- **What needs to be done**
Nothing but the lines from the one with "(267, 488) = (202, 242): none -> orange clock" through the final line of the listing should appear in the answer, each copied exactly.

- **Given material**
○ ○ ○ ○ ○ ○ ○
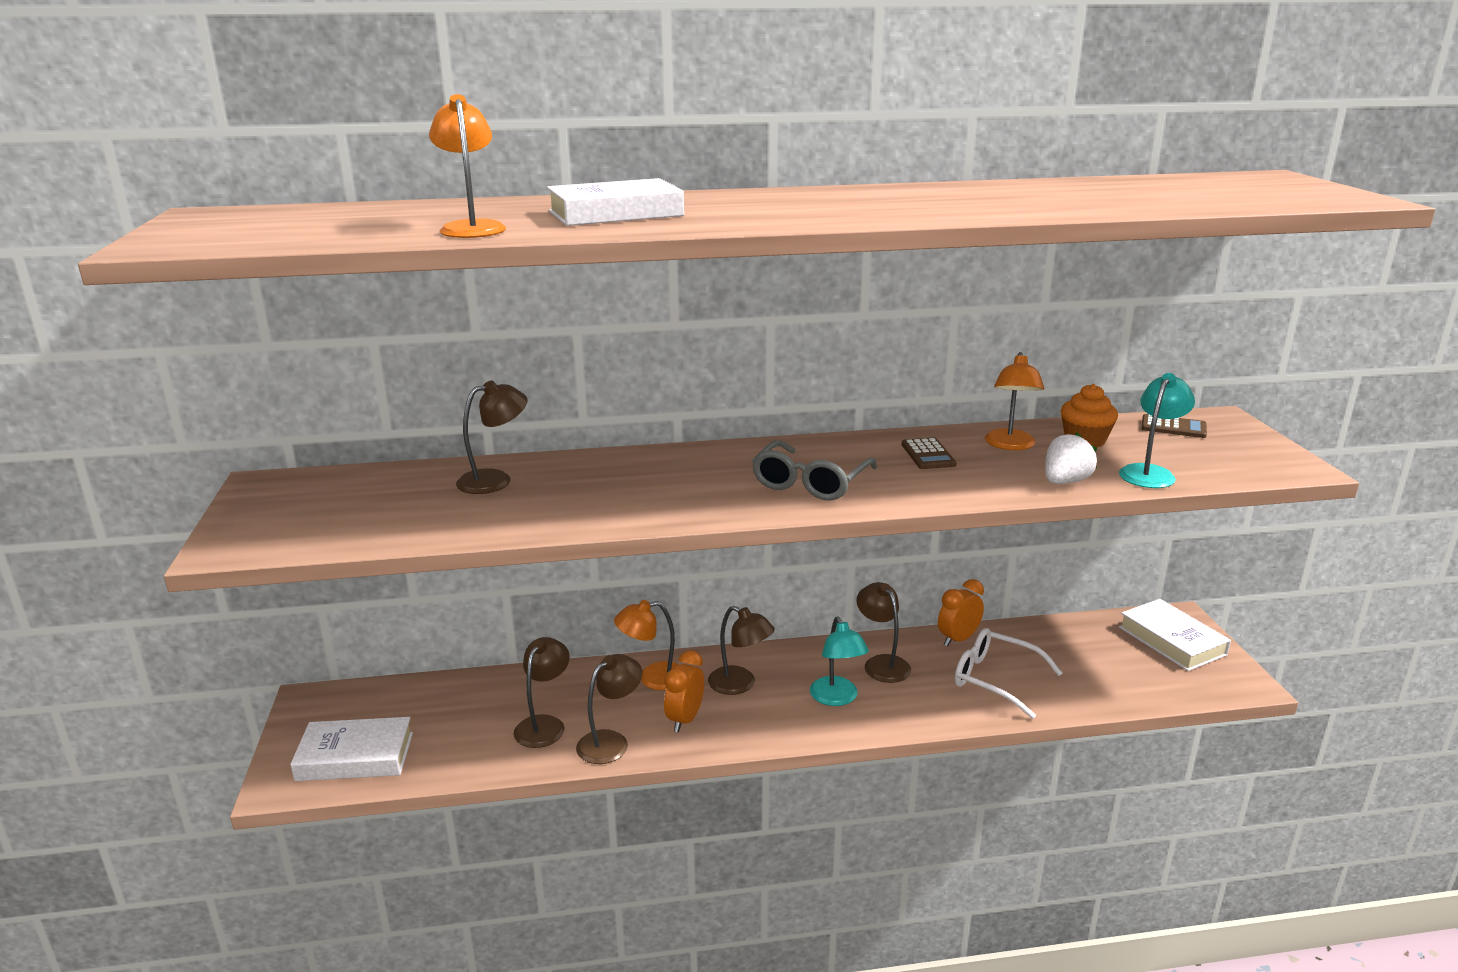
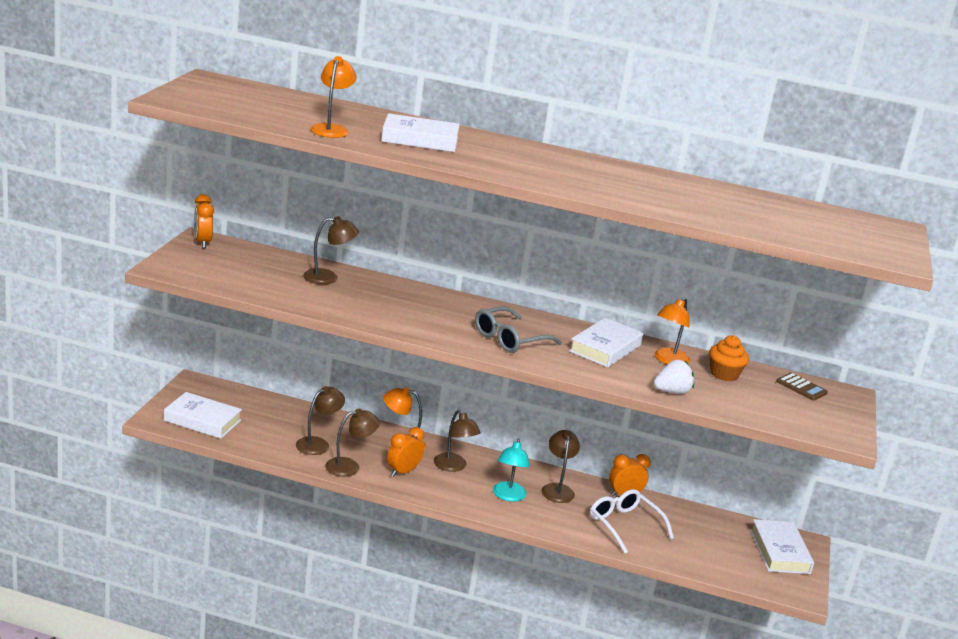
camera: 20 degrees right, 0 degrees up
(267, 488) = (202, 242): none -> orange clock
(928, 455) = (605, 348): brown calculator -> white book
(1150, 473) = (737, 406): turquoise lamp -> none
○ ○ ○ ○ ○ ○ ○
- **Result for this exercise**
(267, 488) = (202, 242): none -> orange clock
(928, 455) = (605, 348): brown calculator -> white book
(1150, 473) = (737, 406): turquoise lamp -> none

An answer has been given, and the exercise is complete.